_PROBLEM DESCRIPTION_
All of the data should be restated word for word, with the pictures omitted.

_SOURCE MATERIAL_

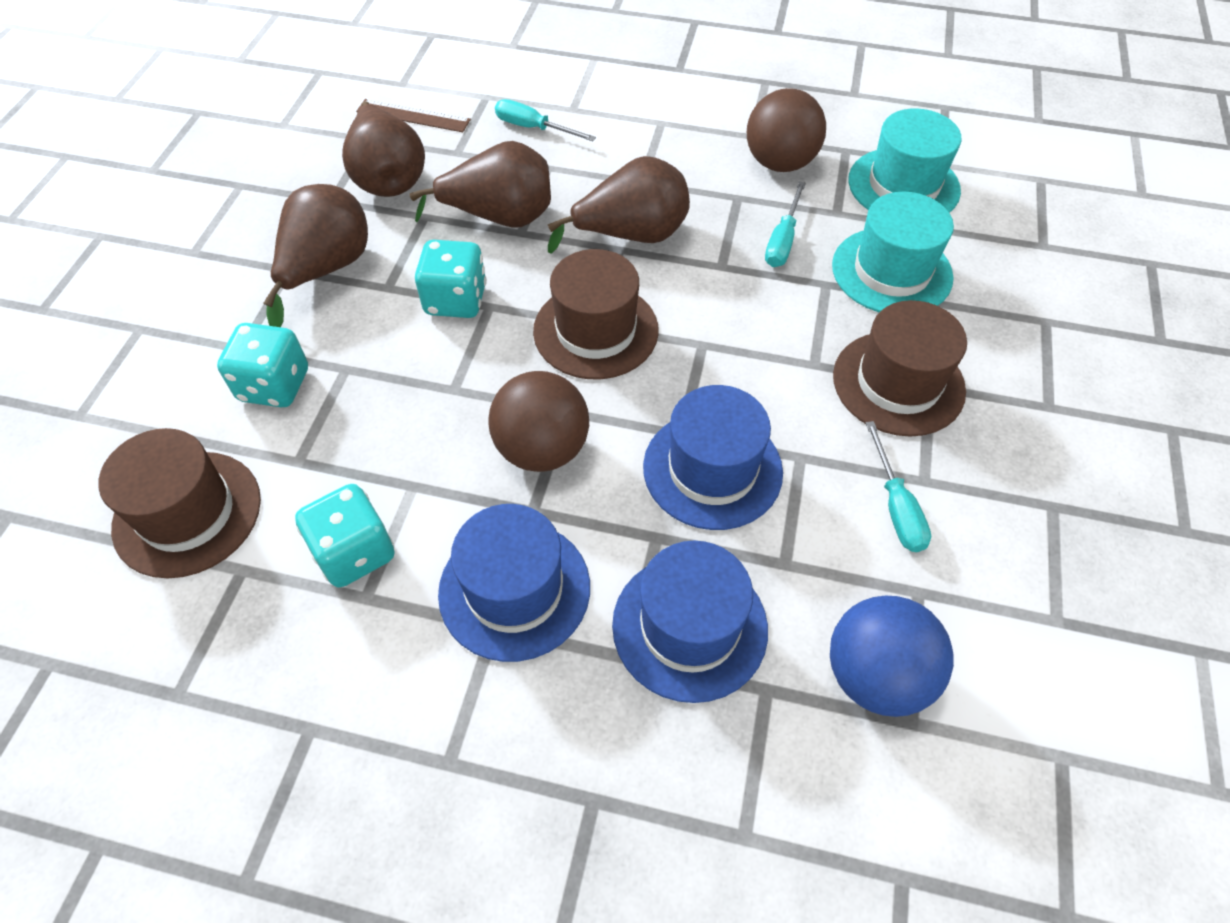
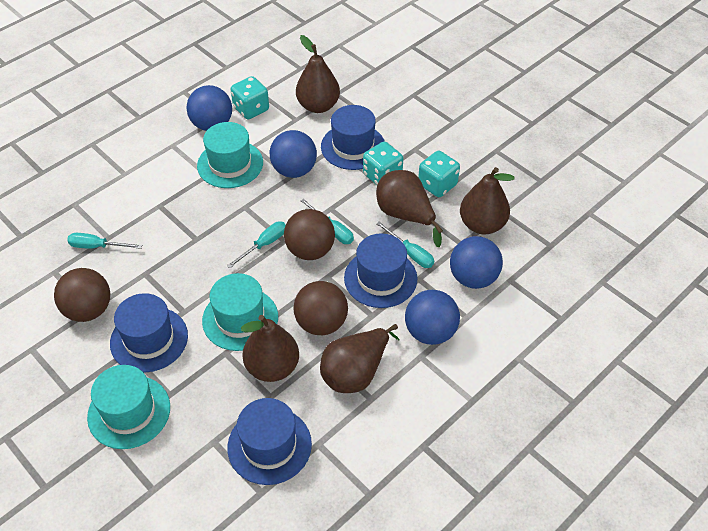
blue ball: 1 -> 4
blue hat: 3 -> 4
brown ball: 2 -> 3
brown hat: 3 -> 0
brown pear: 4 -> 5
brown ruler: 1 -> 0
turquoise hat: 2 -> 3
turquoise screwdriver: 3 -> 4

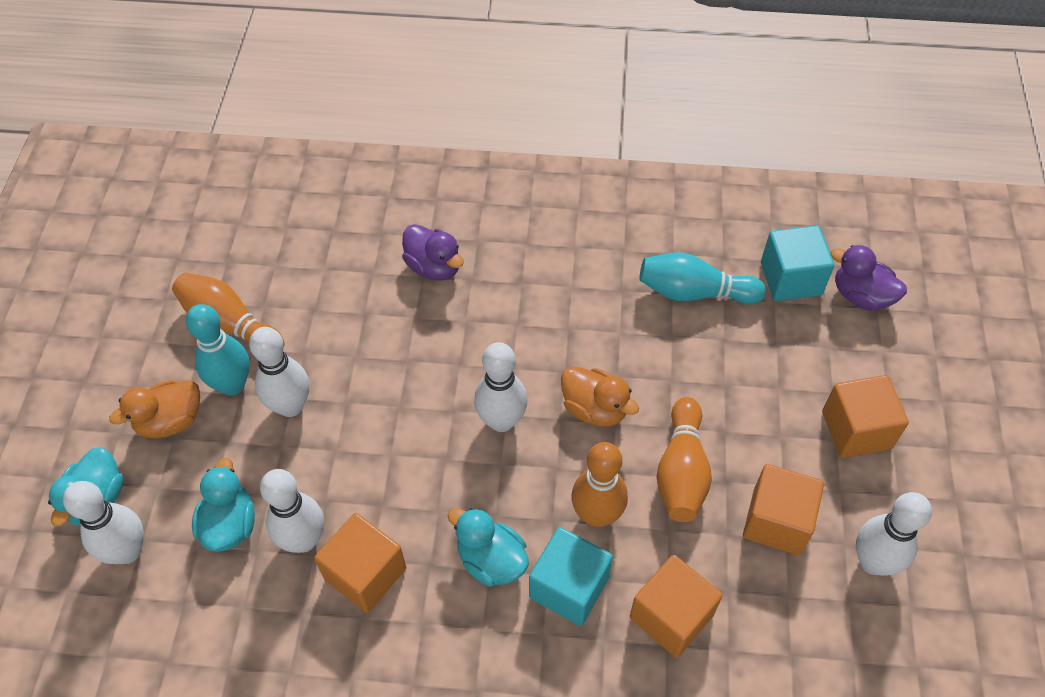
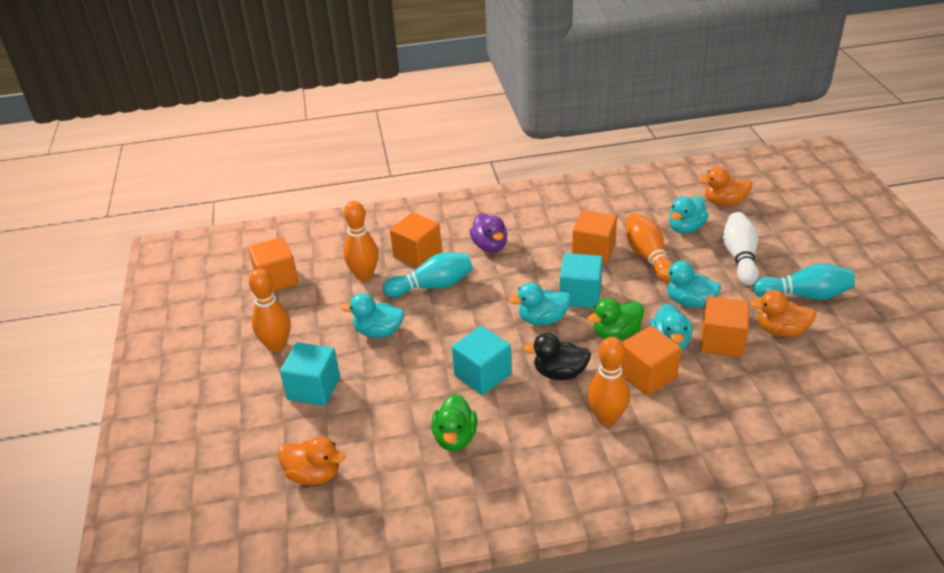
black duck: 0 -> 1
green duck: 0 -> 2
orange bowling pin: 3 -> 4
orange cube: 4 -> 5
orange duck: 2 -> 3
purple duck: 2 -> 1
turquoise cube: 2 -> 3
turquoise duck: 3 -> 5
white bowling pin: 5 -> 1

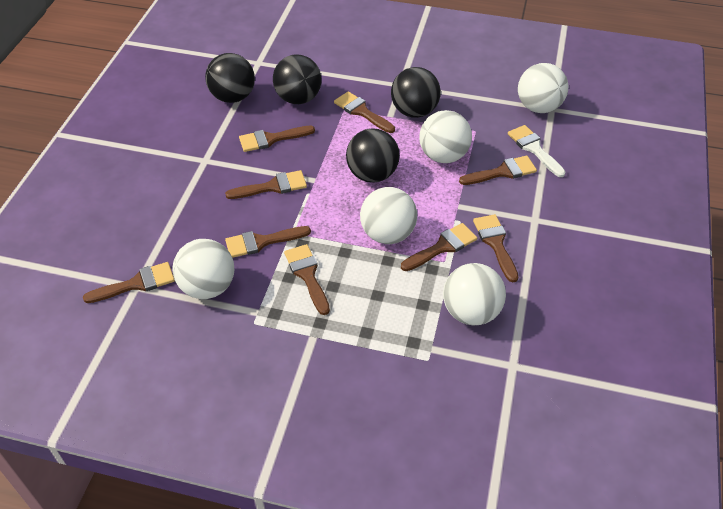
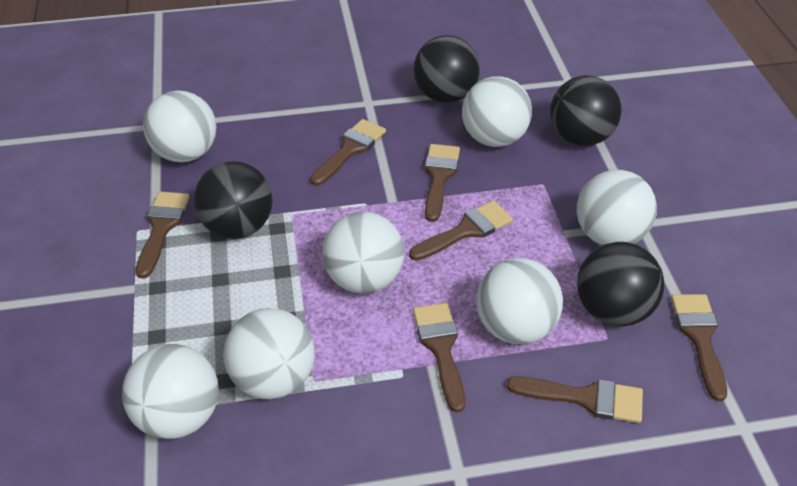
brown brush: 9 -> 7
white ball: 5 -> 7
white brush: 1 -> 0

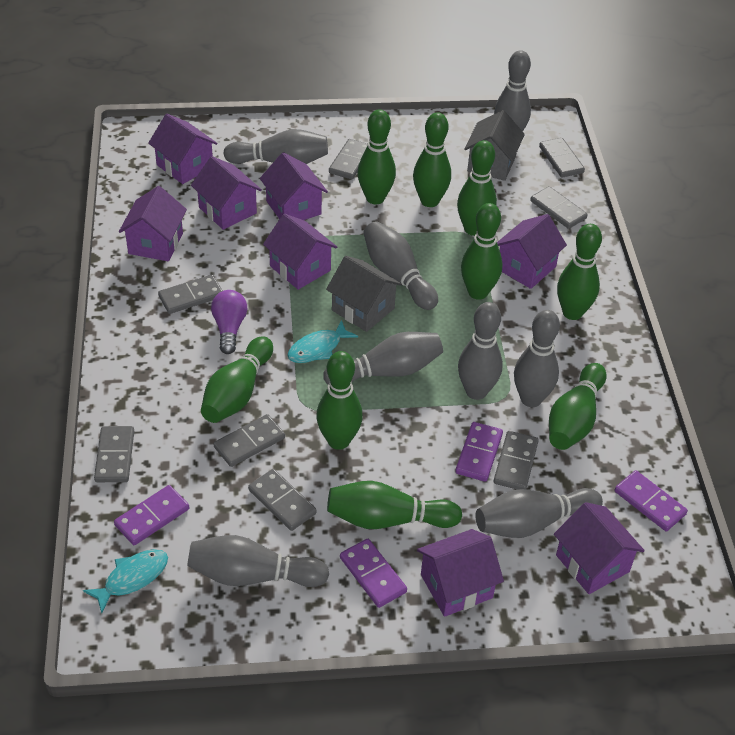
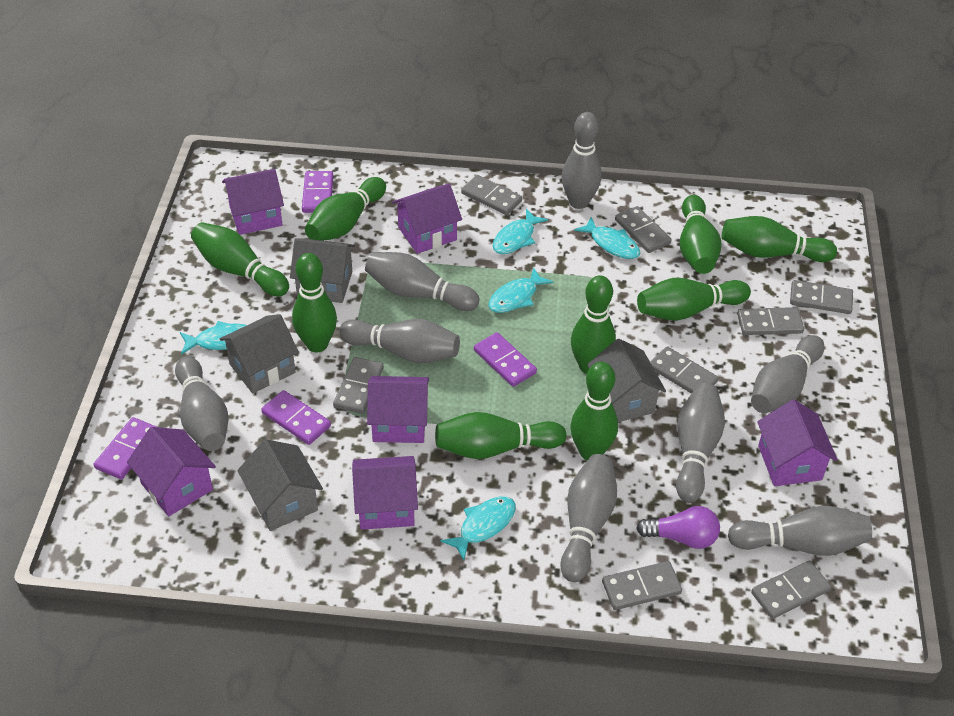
grey house: 2 -> 4
purple house: 8 -> 6
turquoise fish: 2 -> 5

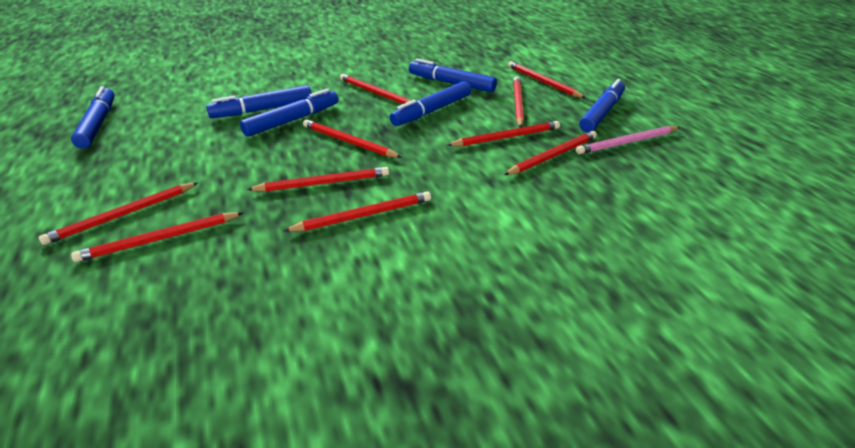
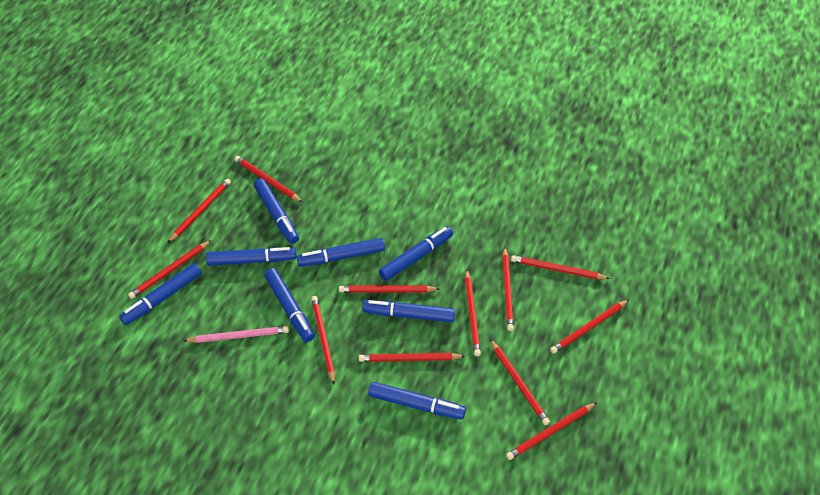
blue marker: 6 -> 8
red pencil: 10 -> 12

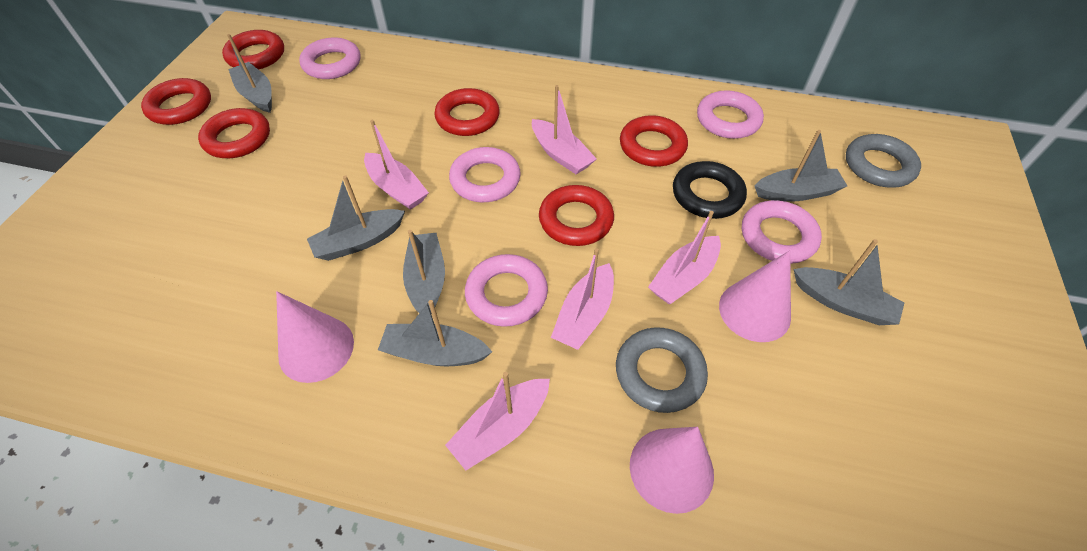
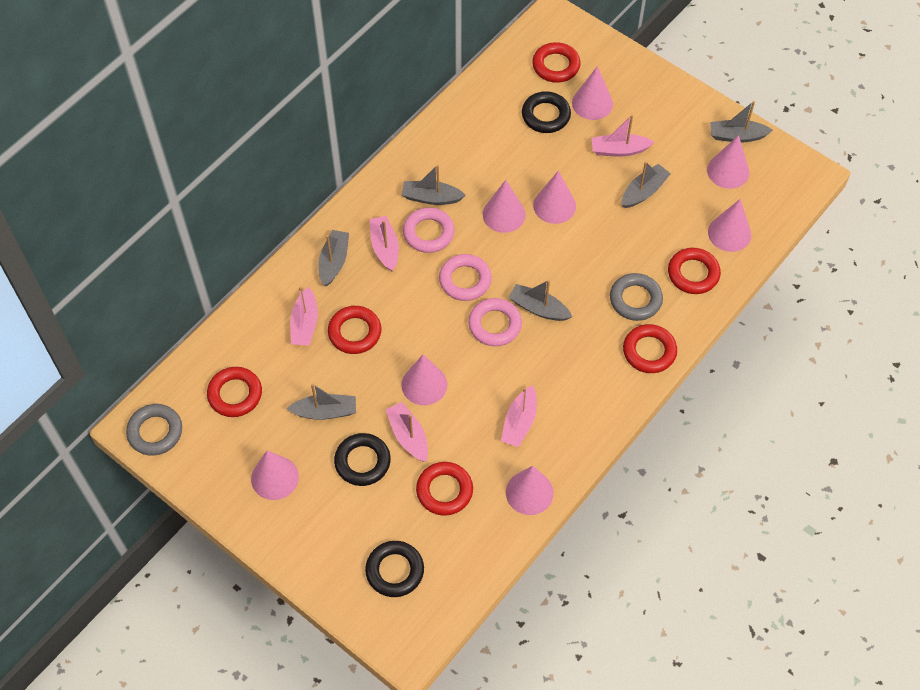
black ring: 1 -> 3
pink cone: 3 -> 8
pink ring: 5 -> 3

_ANSWER TO THE EXERCISE_
blue ball: 1 -> 4
blue hat: 3 -> 4
brown ball: 2 -> 3
brown hat: 3 -> 0
brown pear: 4 -> 5
brown ruler: 1 -> 0
turquoise hat: 2 -> 3
turquoise screwdriver: 3 -> 4

black duck: 0 -> 1
green duck: 0 -> 2
orange bowling pin: 3 -> 4
orange cube: 4 -> 5
orange duck: 2 -> 3
purple duck: 2 -> 1
turquoise cube: 2 -> 3
turquoise duck: 3 -> 5
white bowling pin: 5 -> 1

brown brush: 9 -> 7
white ball: 5 -> 7
white brush: 1 -> 0

grey house: 2 -> 4
purple house: 8 -> 6
turquoise fish: 2 -> 5

blue marker: 6 -> 8
red pencil: 10 -> 12

black ring: 1 -> 3
pink cone: 3 -> 8
pink ring: 5 -> 3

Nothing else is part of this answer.